:: Image sequences with motion text ::
⁂
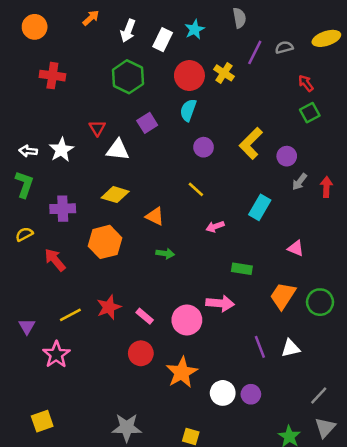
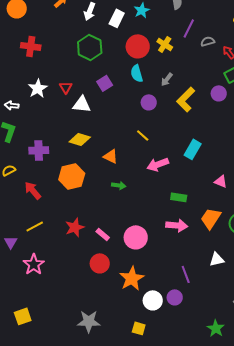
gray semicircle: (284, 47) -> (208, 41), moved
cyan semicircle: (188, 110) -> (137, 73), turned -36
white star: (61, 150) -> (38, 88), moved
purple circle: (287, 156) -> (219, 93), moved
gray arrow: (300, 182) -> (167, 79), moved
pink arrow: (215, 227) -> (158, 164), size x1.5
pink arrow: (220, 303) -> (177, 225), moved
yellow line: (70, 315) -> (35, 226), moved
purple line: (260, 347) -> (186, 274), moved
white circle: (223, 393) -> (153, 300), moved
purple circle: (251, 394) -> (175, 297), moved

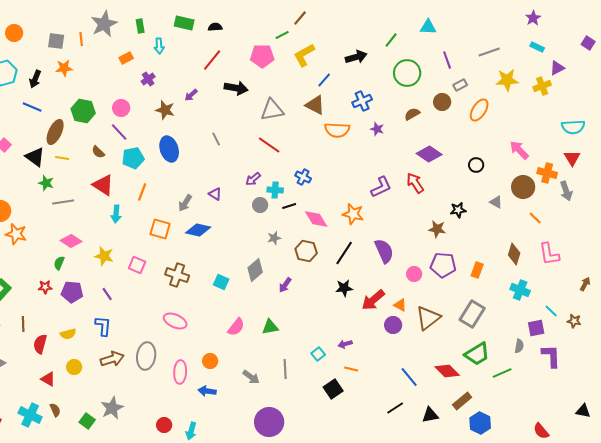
⁂
:: YOUR OBJECTIVE ::
Give back the records above word for word, minus any image they hold.

:: RESULT OF THIS TASK ::
gray semicircle: (284, 47) -> (208, 41), moved
cyan semicircle: (188, 110) -> (137, 73), turned -36
white star: (61, 150) -> (38, 88), moved
purple circle: (287, 156) -> (219, 93), moved
gray arrow: (300, 182) -> (167, 79), moved
pink arrow: (215, 227) -> (158, 164), size x1.5
pink arrow: (220, 303) -> (177, 225), moved
yellow line: (70, 315) -> (35, 226), moved
purple line: (260, 347) -> (186, 274), moved
white circle: (223, 393) -> (153, 300), moved
purple circle: (251, 394) -> (175, 297), moved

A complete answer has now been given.